Action item:
Note each line in the data below that holds "minus", and copy it.

Source material:
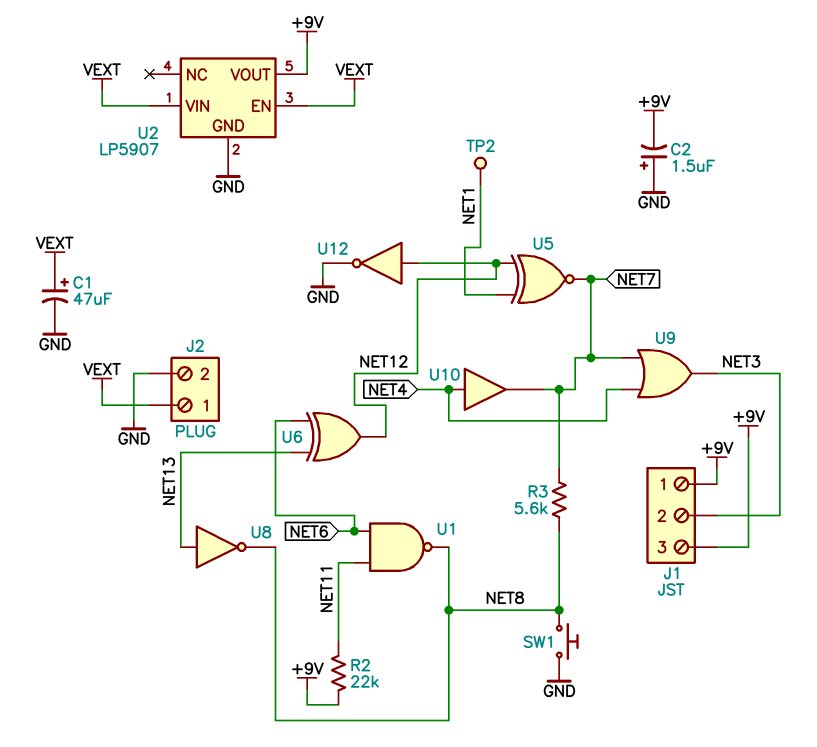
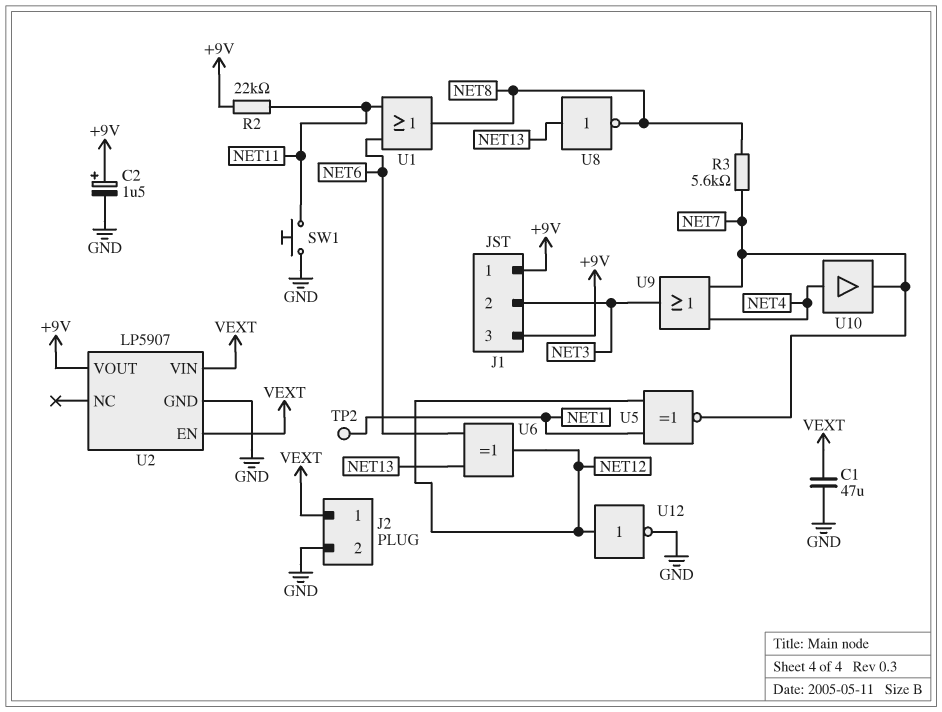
C1: 47uF (plus VEXT, minus GND) -> 47uF (GND, VEXT)
C2: 1.5uF (plus GND, minus +9V) -> 1.5uF (plus +9V, minus GND)
SW1: button (GND, NET8) -> button (GND, NET11)
U1: NAND (in NET6, in NET11, out NET8) -> OR (in NET6, in NET11, out NET8)

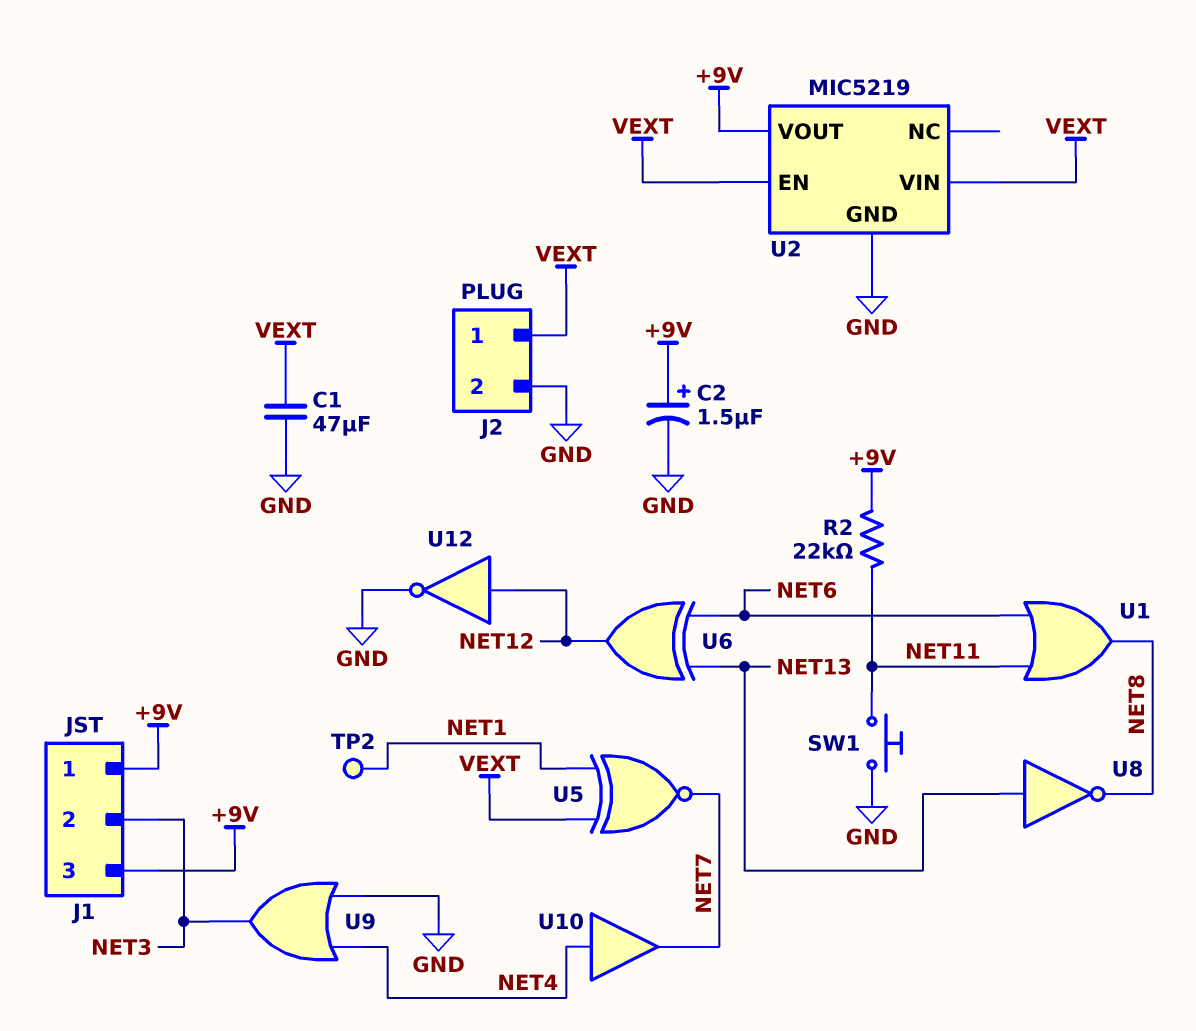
R3: 5.6k (NET7, NET8) -> none
U2: LP5907 -> MIC5219
U5: XNOR (in NET1, in NET12, out NET7) -> XNOR (in NET1, in VEXT, out NET7)
U9: OR (in NET4, in NET7, out NET3) -> OR (in GND, in NET4, out NET3)

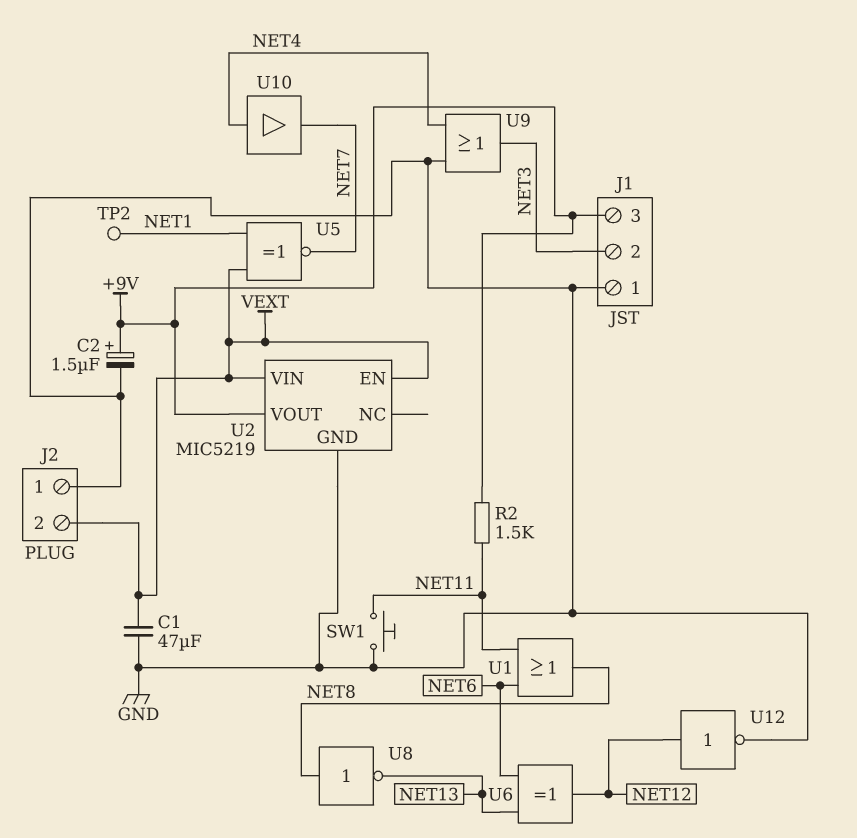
J1 pin 1: +9V -> GND
J2 pin 1: VEXT -> GND
J2 pin 2: GND -> VEXT
R2: 22k (+9V, NET11) -> 1.5k (+9V, NET11)
U8: NOT (in NET13, out NET8) -> NOT (in NET8, out NET13)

Reply:
C1: 47uF (plus VEXT, minus GND) -> 47uF (GND, VEXT)
C2: 1.5uF (plus GND, minus +9V) -> 1.5uF (plus +9V, minus GND)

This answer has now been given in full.